___ The data

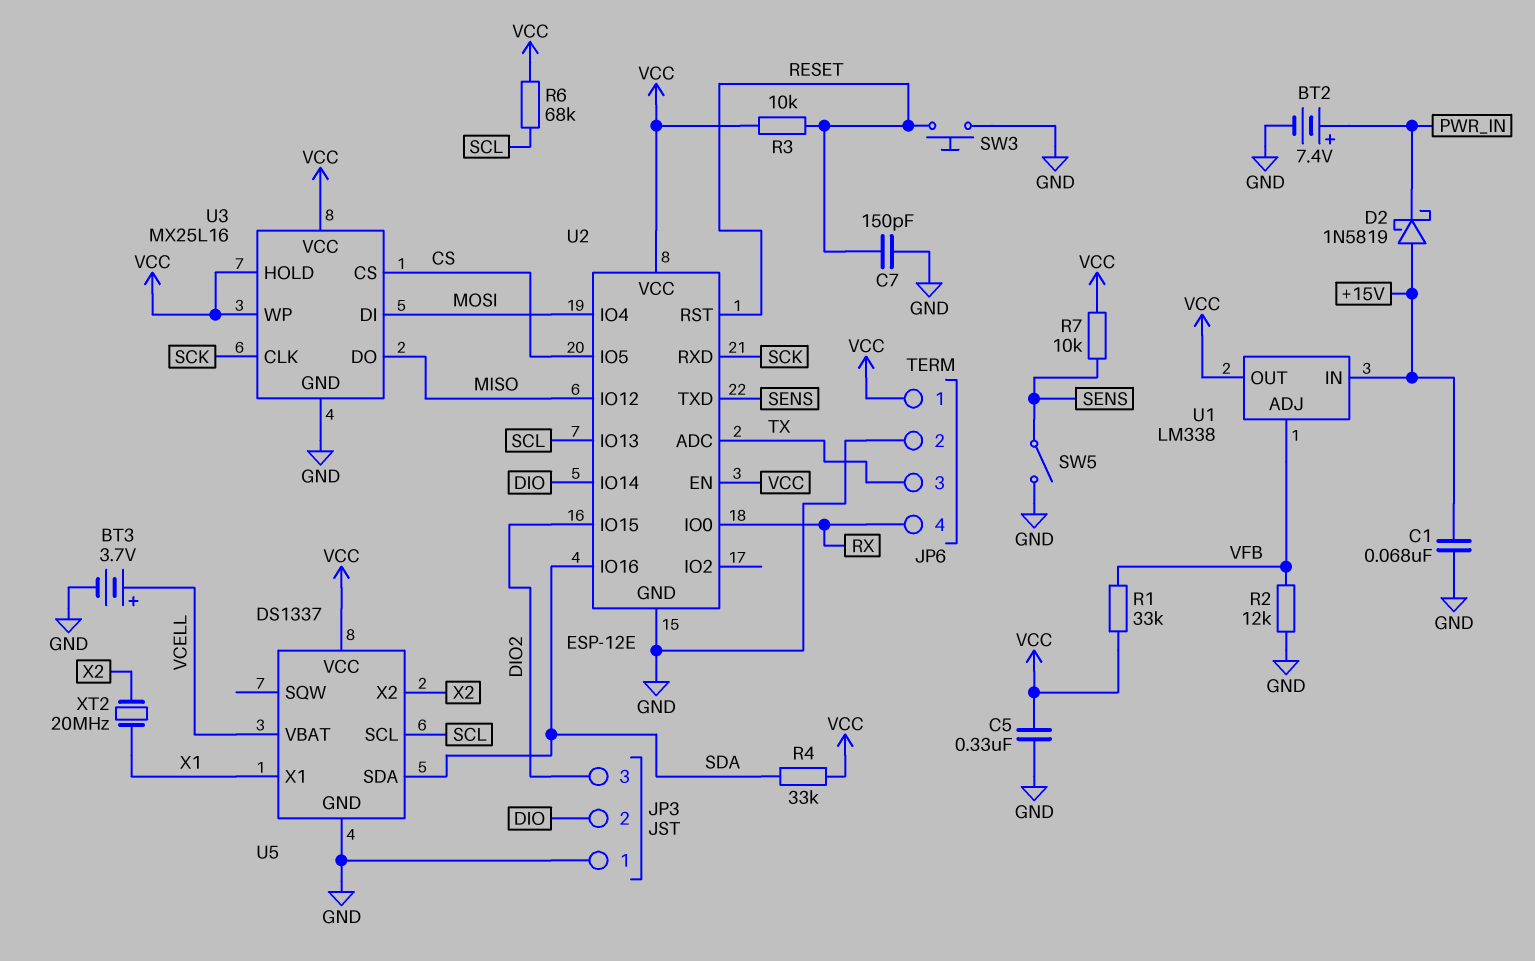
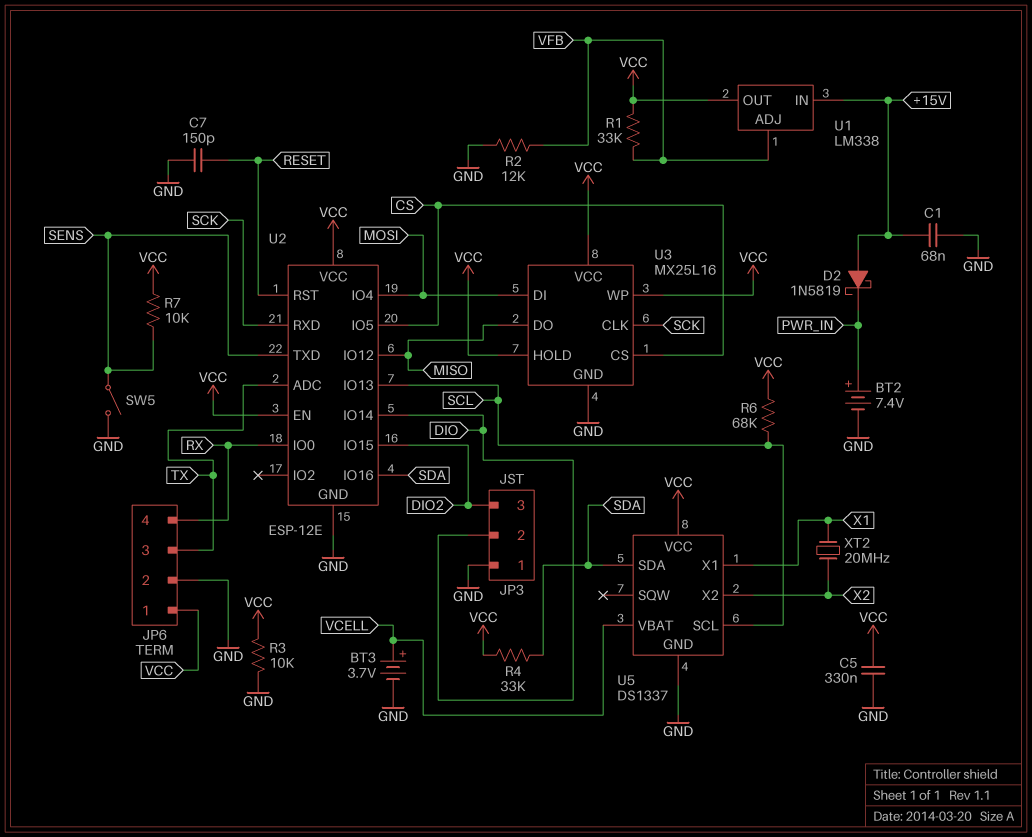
R3: 10k (RESET, VCC) -> 10k (GND, VCC)
SW3: button (GND, RESET) -> none

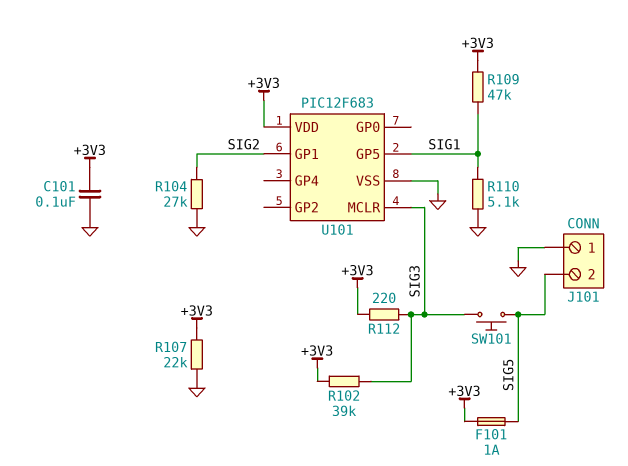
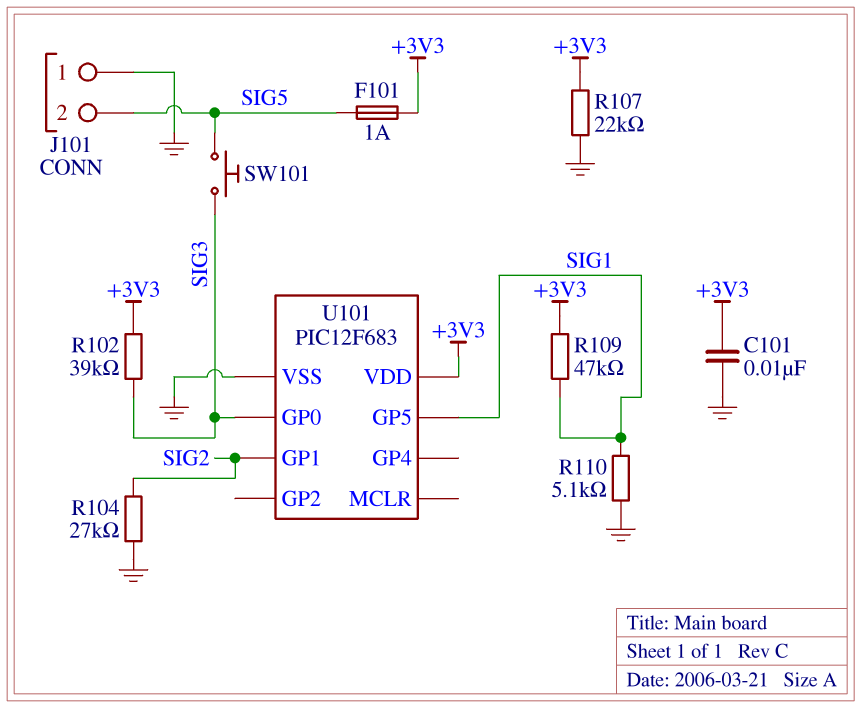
C101: 100nF (+3V3, GND) -> 10nF (+3V3, GND)
R112: 220 (+3V3, SIG3) -> none
U101 pin GP0: none -> SIG3
U101 pin MCLR: SIG3 -> none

______

> What is required
Copy the records exactly, minus any pictures.

> The answer
R3: 10k (RESET, VCC) -> 10k (GND, VCC)
SW3: button (GND, RESET) -> none

C101: 100nF (+3V3, GND) -> 10nF (+3V3, GND)
R112: 220 (+3V3, SIG3) -> none
U101 pin GP0: none -> SIG3
U101 pin MCLR: SIG3 -> none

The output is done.